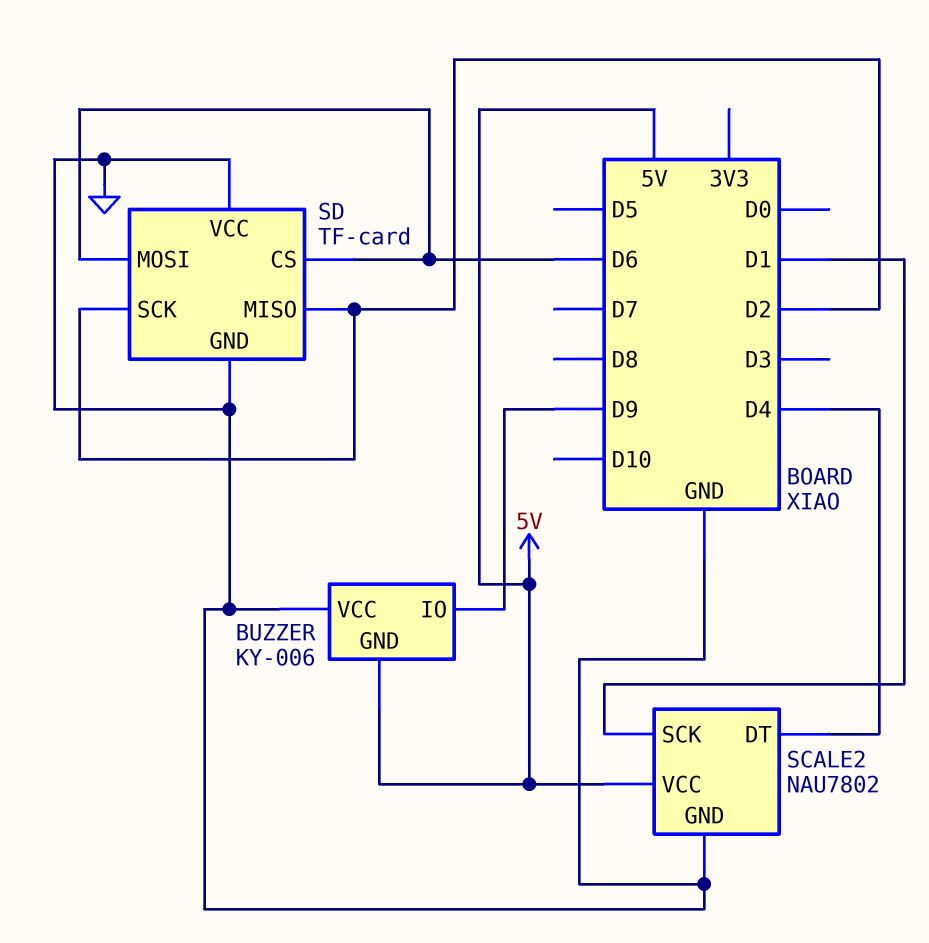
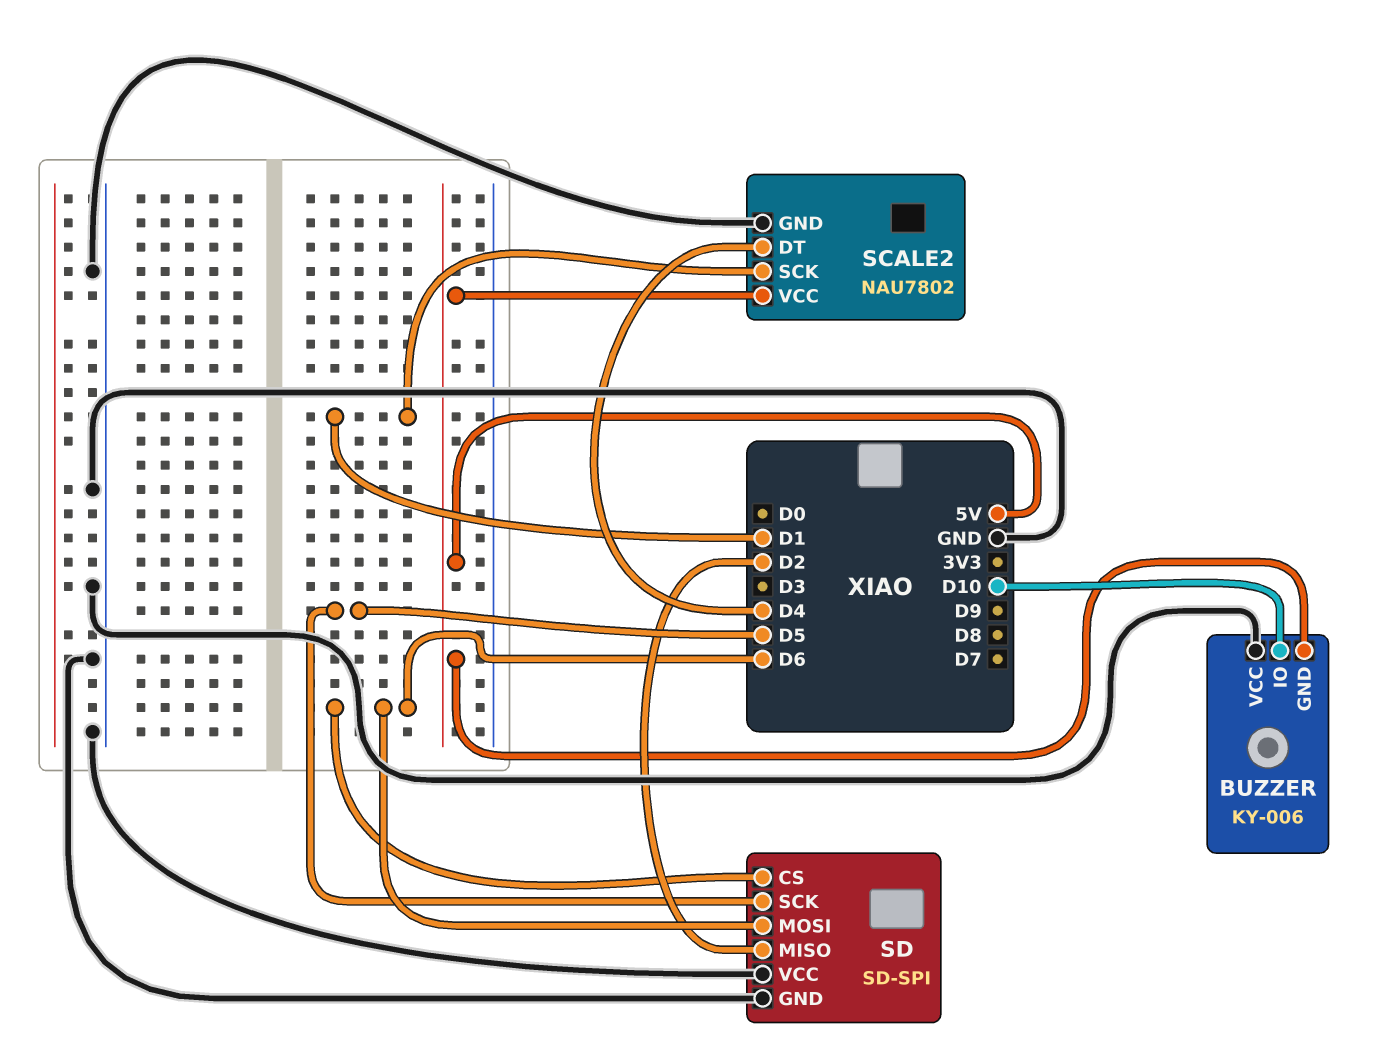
BUZZER pin IO: D9 -> D10
SD: TF-card -> SD-SPI
SD pin SCK: D2 -> D5

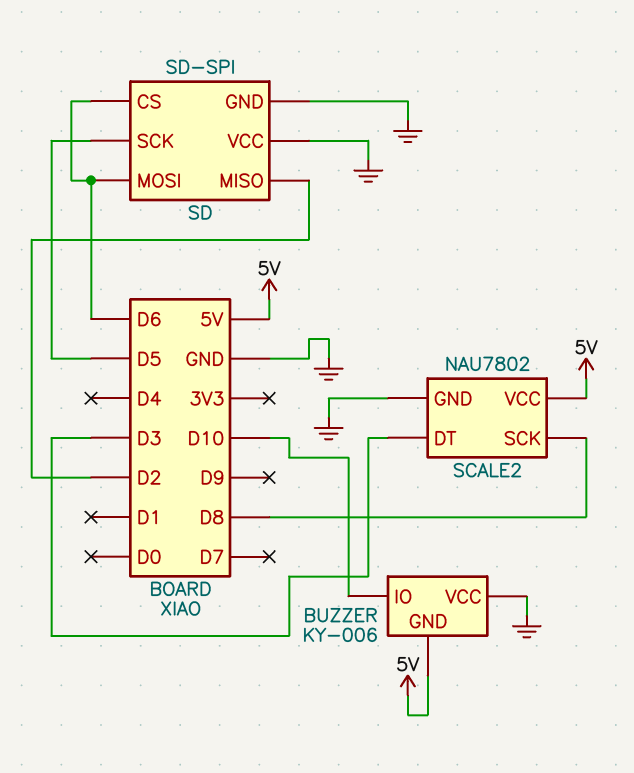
SCALE2 pin DT: D4 -> D3
SCALE2 pin SCK: D1 -> D8

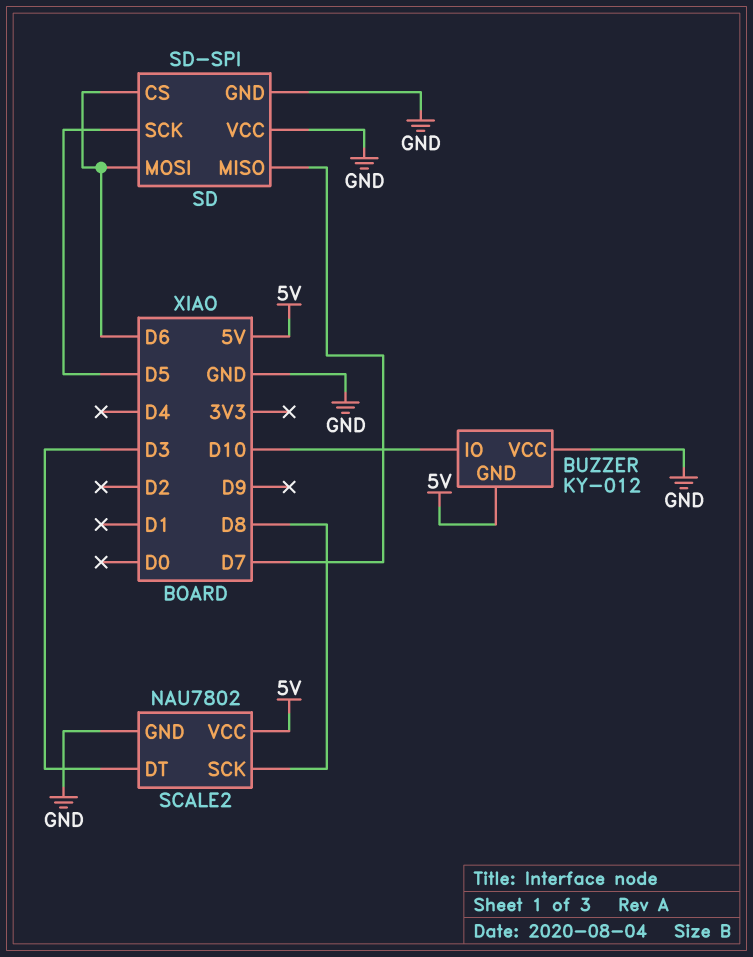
BUZZER: KY-006 -> KY-012
SD pin MISO: D2 -> D7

• _About this exercise_: The answer must be every line of the data that holds the word "BUZZER".

• _Output of the exercise_:
BUZZER pin IO: D9 -> D10
BUZZER: KY-006 -> KY-012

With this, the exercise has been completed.